▸ **How to complete this task**
One part of the entries below is wanted: the lines from the one containing "relocated | trophée/gris" through the one containing "missing | tambour/marron". Write those out exactly and nothing else.

[Recorded data]
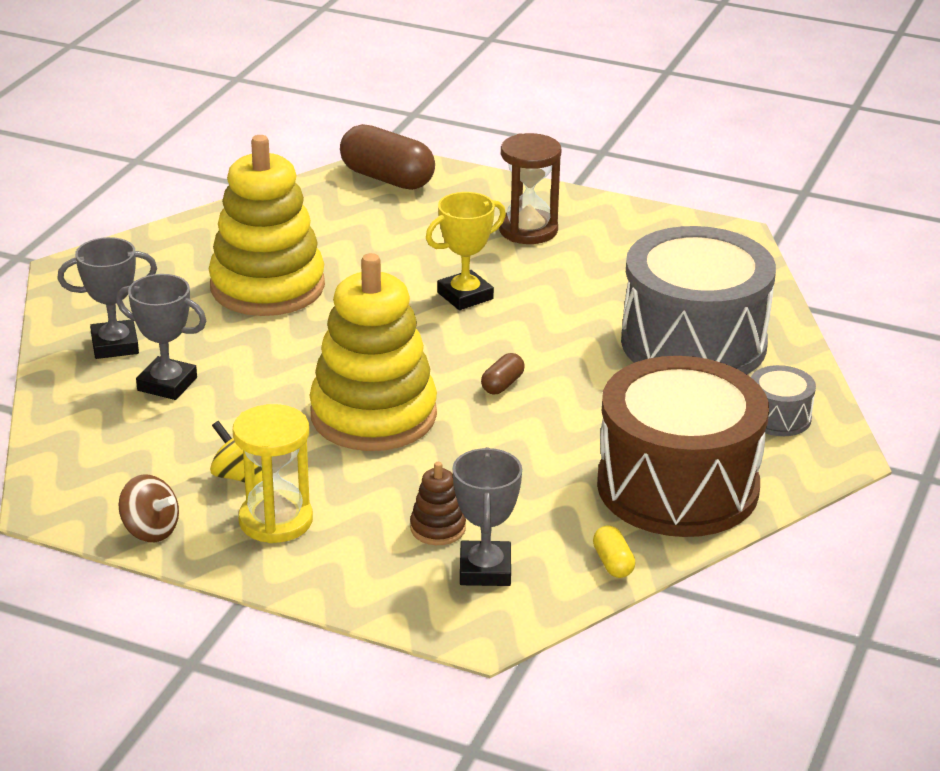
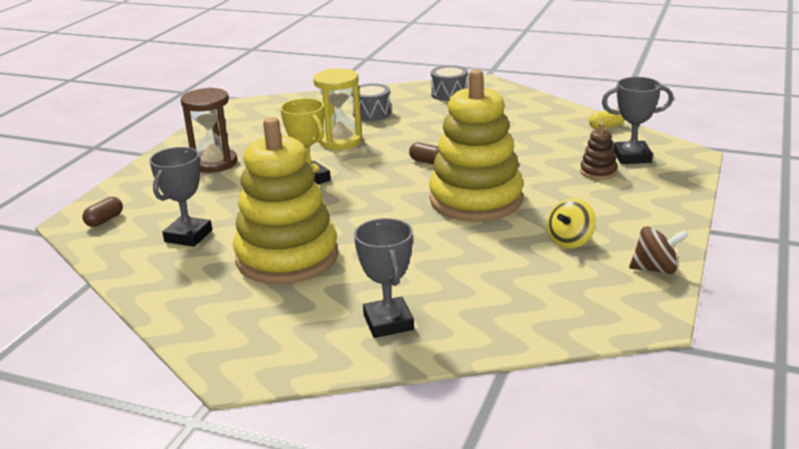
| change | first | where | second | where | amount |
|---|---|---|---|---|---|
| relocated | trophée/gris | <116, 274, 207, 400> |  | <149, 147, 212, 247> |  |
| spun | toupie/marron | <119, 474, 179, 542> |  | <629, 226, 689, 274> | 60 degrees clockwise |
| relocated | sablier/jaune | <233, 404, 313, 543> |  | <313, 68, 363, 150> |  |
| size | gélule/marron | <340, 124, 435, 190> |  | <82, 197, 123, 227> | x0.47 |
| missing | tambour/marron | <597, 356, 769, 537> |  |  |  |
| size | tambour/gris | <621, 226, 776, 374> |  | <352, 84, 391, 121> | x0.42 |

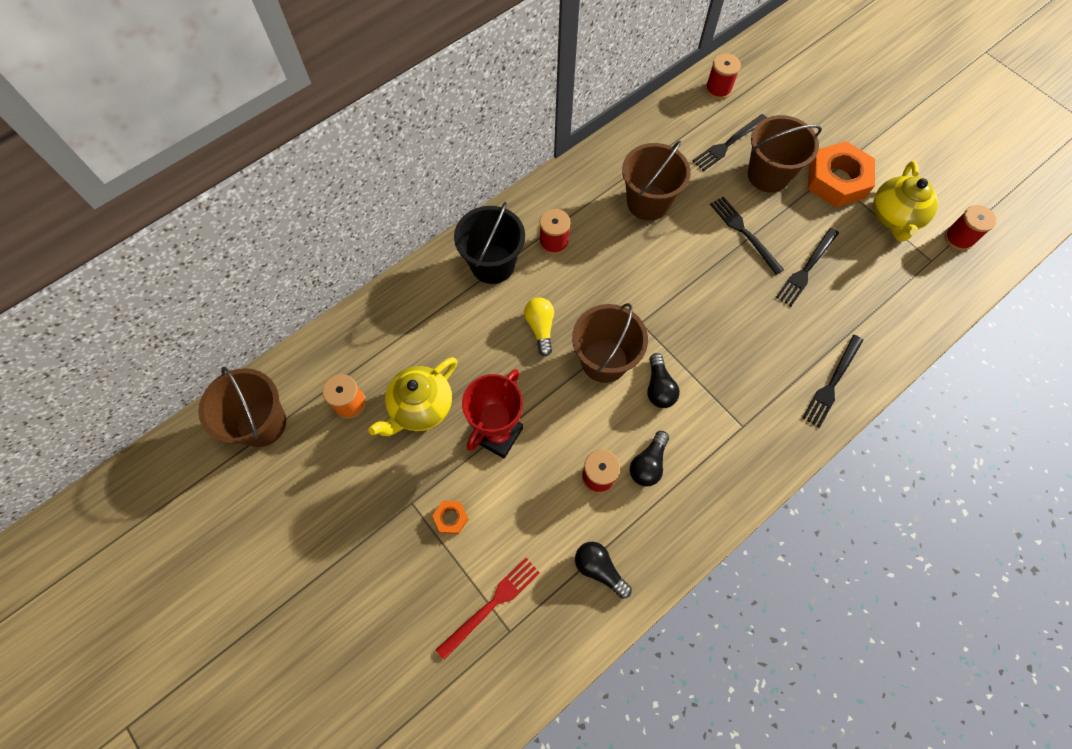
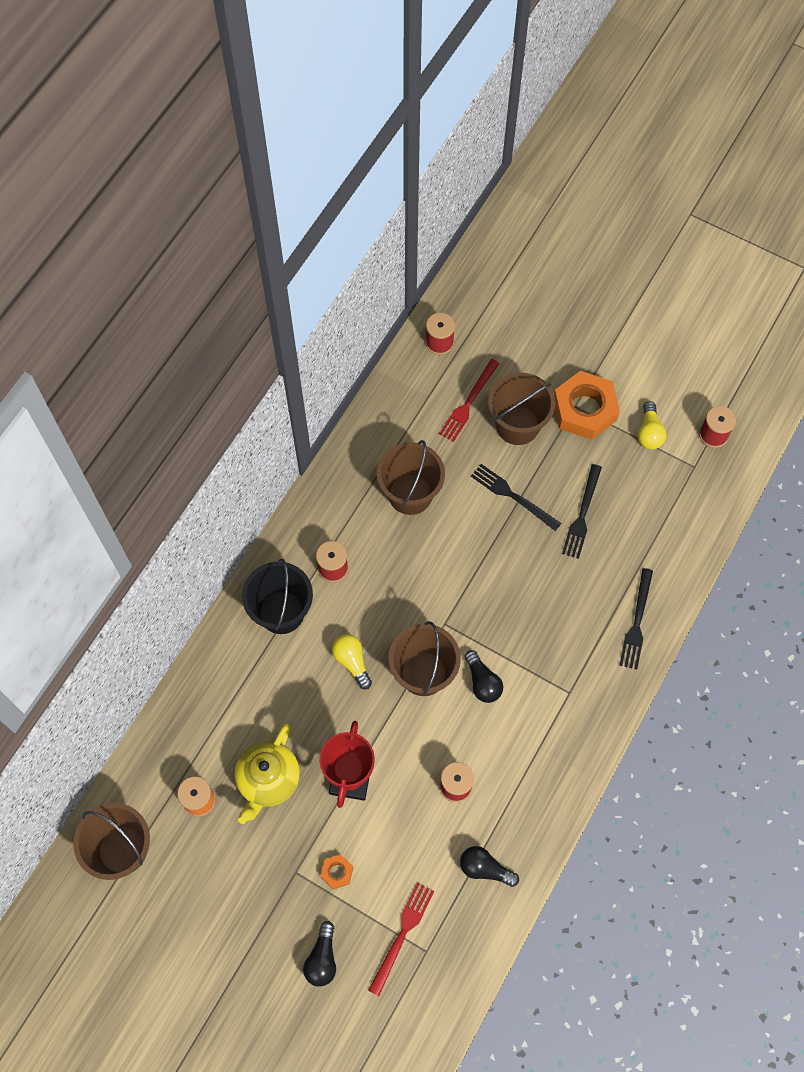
| change | first | where | second | where | amount |
|---|---|---|---|---|---|
| relocated | ampoule/noir | <630, 431, 669, 486> |  | <303, 921, 336, 987> |  |
| colour | fourchette/noir | <693, 114, 767, 171> | fourchette/rouge | <439, 359, 500, 442> |  |
| exchanged | théière/jaune | <873, 161, 938, 242> | ampoule/jaune | <638, 401, 667, 449> |  |

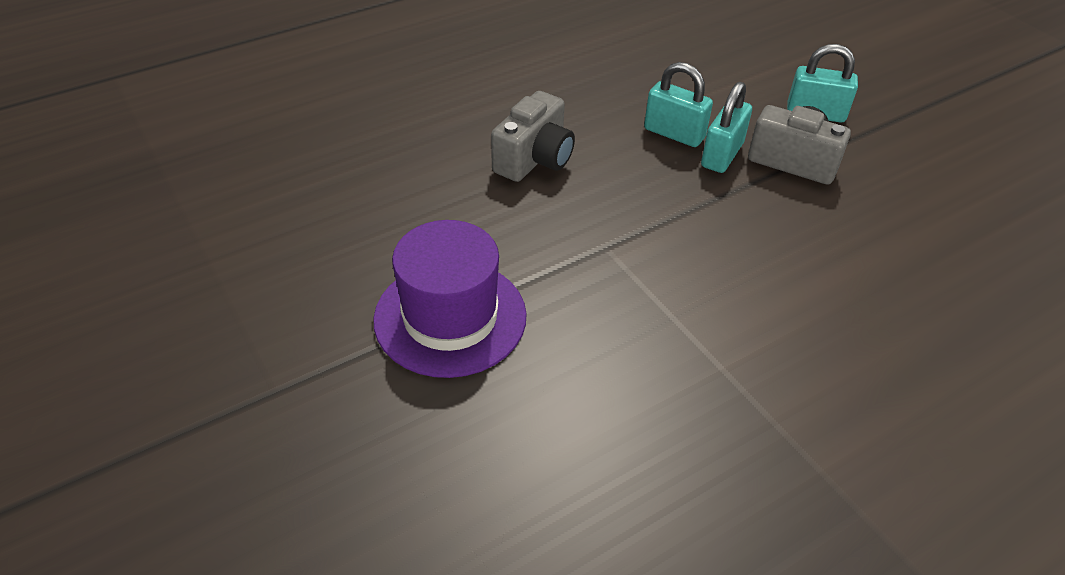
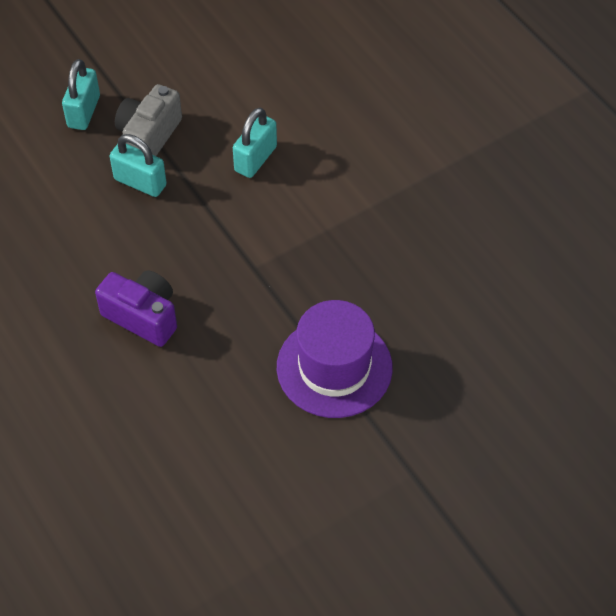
| change | first | where | second | where | amount |
|---|---|---|---|---|---|
| colour | appareil photo/gris | <491, 91, 575, 182> | appareil photo/violet | <95, 271, 177, 347> |  |
| relocated | cadenas/turquoise | <644, 62, 713, 147> |  | <233, 108, 277, 178> |  |

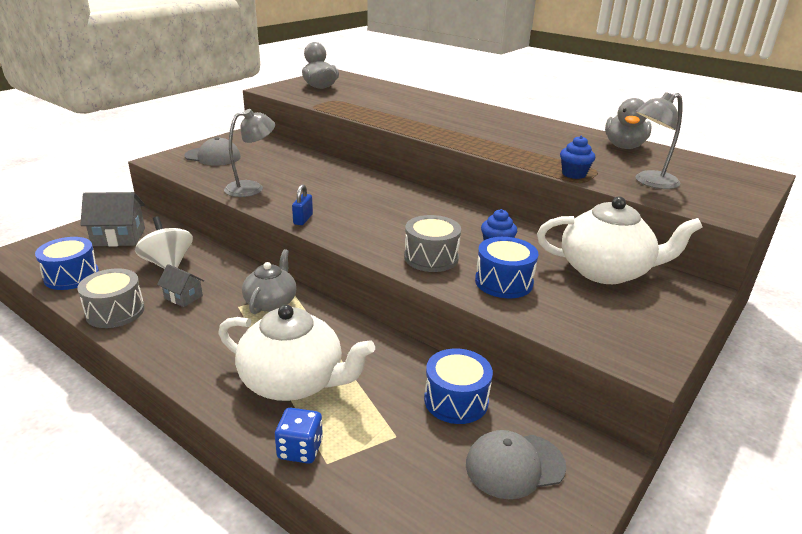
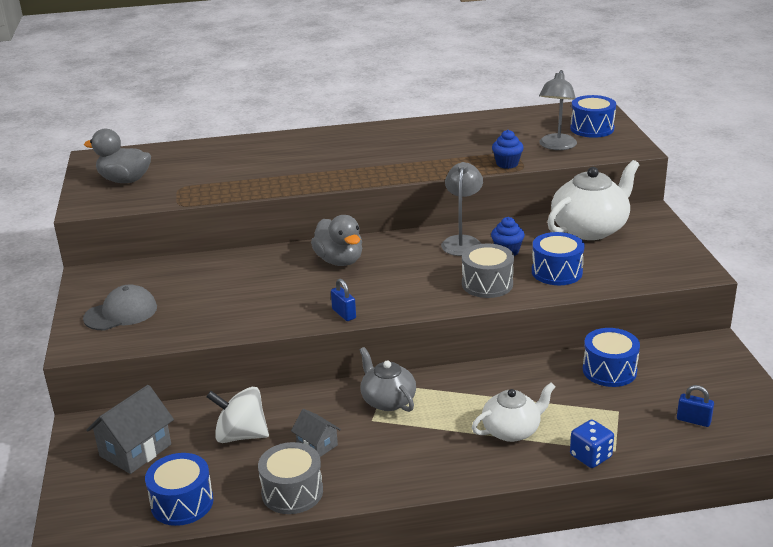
| change | first | where | second | where | amount |
|---|---|---|---|---|---|
| spun | maison/gris | <157, 264, 204, 307> |  | <291, 409, 341, 457> | 60 degrees clockwise |
| size | théière/blanc | <219, 304, 375, 401> |  | <472, 383, 556, 442> | x0.62 |
| relocated | lampe/gris | <224, 109, 275, 197> |  | <441, 162, 483, 256> |  |
| missing | casquette/gris | <466, 430, 566, 499> |  |  |  |
| relocated | canard/gris | <605, 98, 652, 149> |  | <311, 215, 362, 266> |  |
| appeared |  |  | tambour/bleu | <570, 95, 616, 138> |  |
| appeared |  |  | cadenas/bleu | <677, 385, 714, 427> |  |

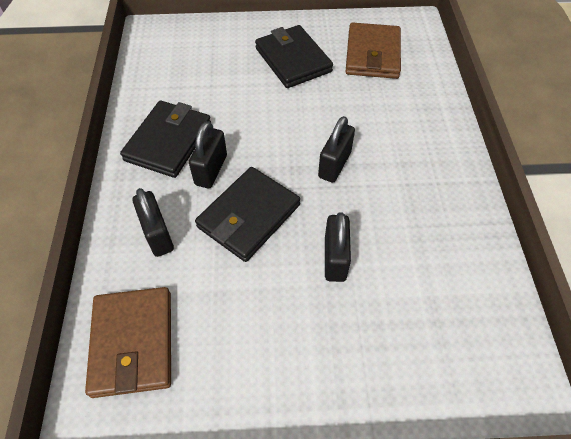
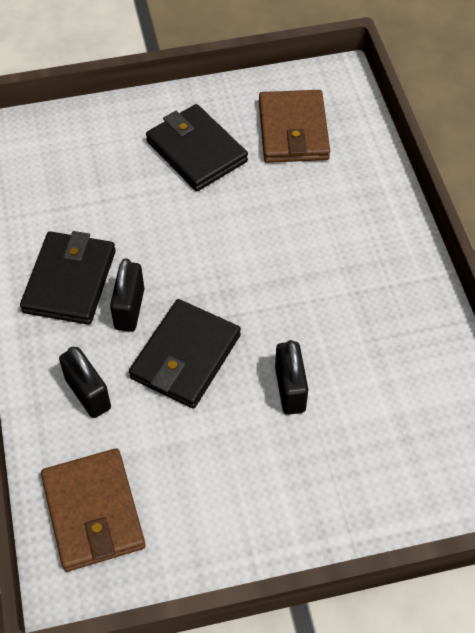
| change | first | where | second | where | amount |
|---|---|---|---|---|---|
| missing | cadenas/noir | <318, 116, 355, 183> |  |  |  |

▸ **Result of the exercise**
| relocated | trophée/gris | <116, 274, 207, 400> |  | <149, 147, 212, 247> |  |
| spun | toupie/marron | <119, 474, 179, 542> |  | <629, 226, 689, 274> | 60 degrees clockwise |
| relocated | sablier/jaune | <233, 404, 313, 543> |  | <313, 68, 363, 150> |  |
| size | gélule/marron | <340, 124, 435, 190> |  | <82, 197, 123, 227> | x0.47 |
| missing | tambour/marron | <597, 356, 769, 537> |  |  |  |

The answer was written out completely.